> **ACTION ITEM**: From the line that contains "red stacking toy: 3 -> 2" through the closing line of the entries, write out each line exactly; pictures stay out.

Records from a data collection:
┄┄┄┄┄┄┄┄┄┄

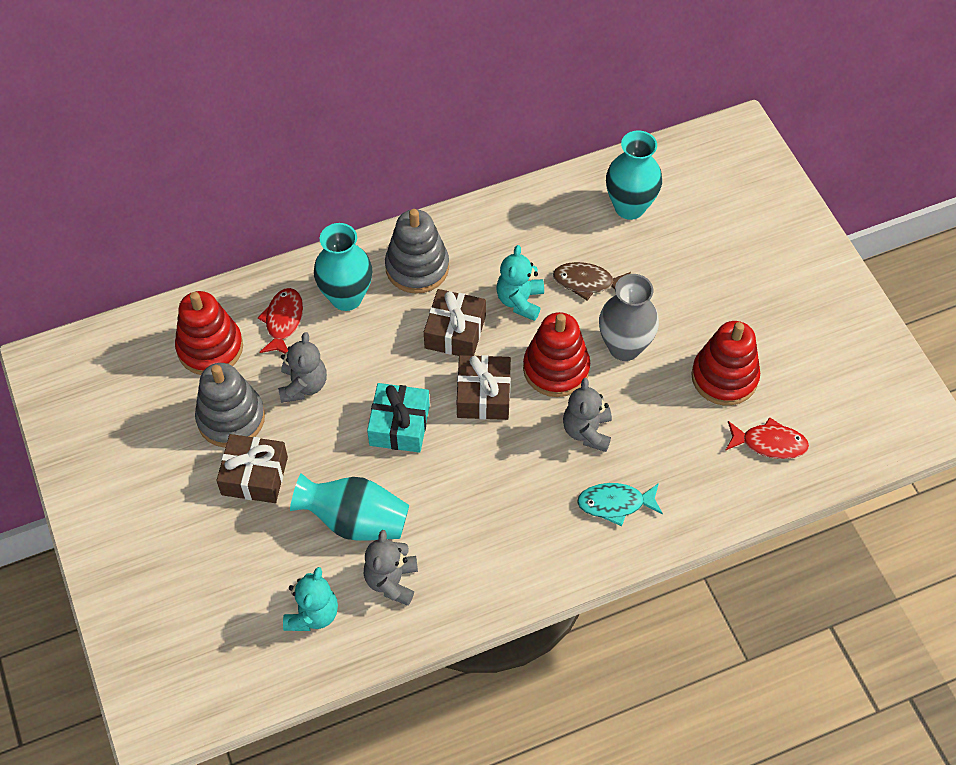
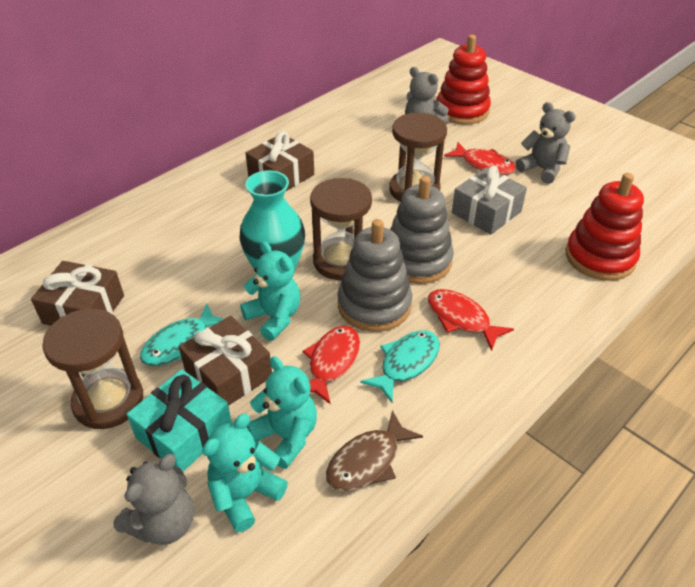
brown hourglass: 0 -> 3
grey gift: 0 -> 1
grey vase: 1 -> 0
red fish: 2 -> 3
red stacking toy: 3 -> 2
turquoise fish: 1 -> 2
turquoise teddy bear: 2 -> 3
turquoise vase: 3 -> 1

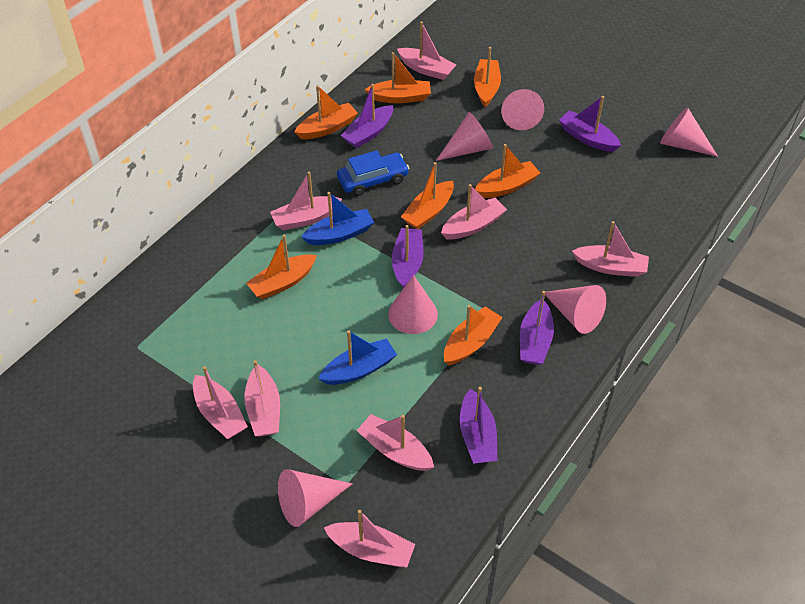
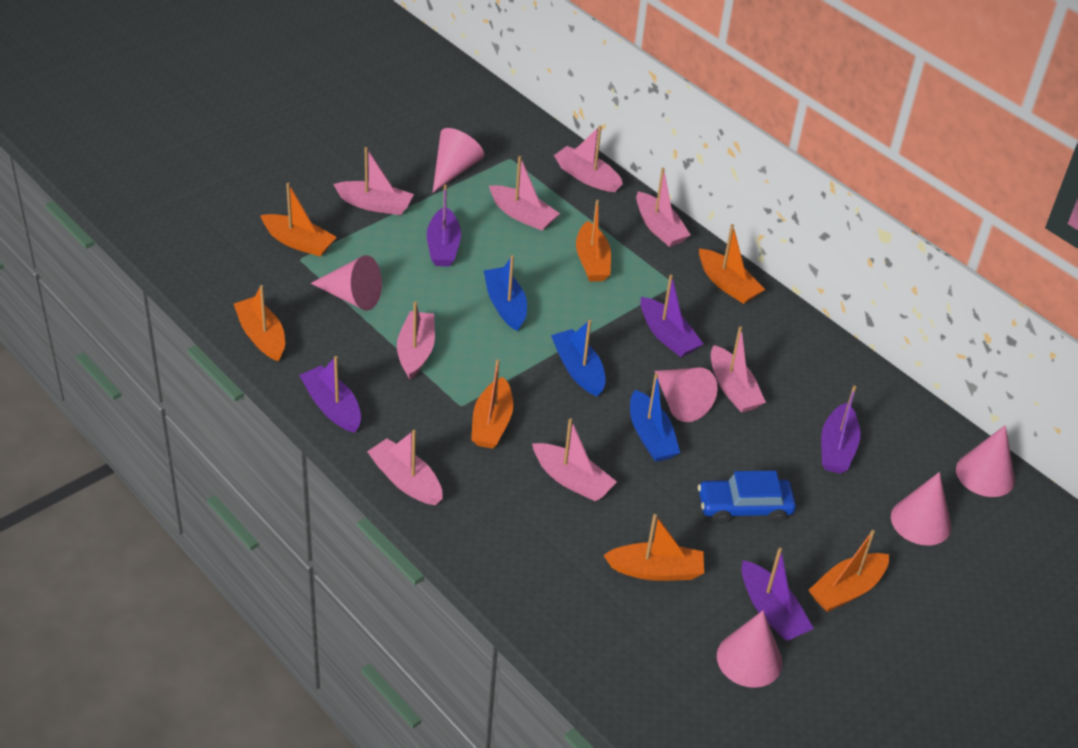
blue boat: 2 -> 3

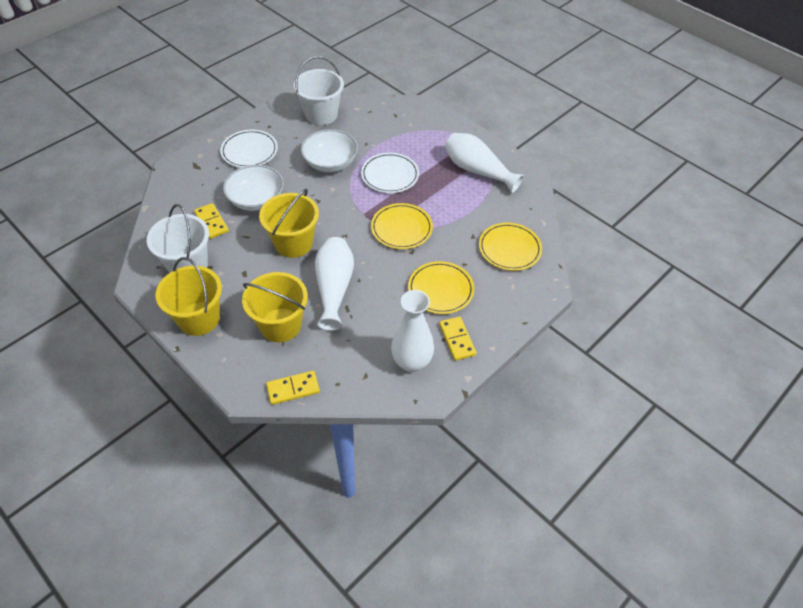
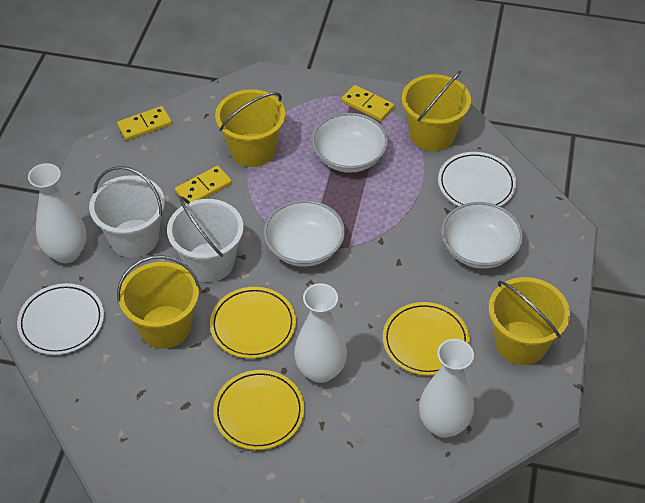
white bowl: 2 -> 3
yellow bucket: 3 -> 4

┄┄┄┄┄┄┄┄┄┄

> **EXPECTED ANSWER**:
red stacking toy: 3 -> 2
turquoise fish: 1 -> 2
turquoise teddy bear: 2 -> 3
turquoise vase: 3 -> 1

blue boat: 2 -> 3

white bowl: 2 -> 3
yellow bucket: 3 -> 4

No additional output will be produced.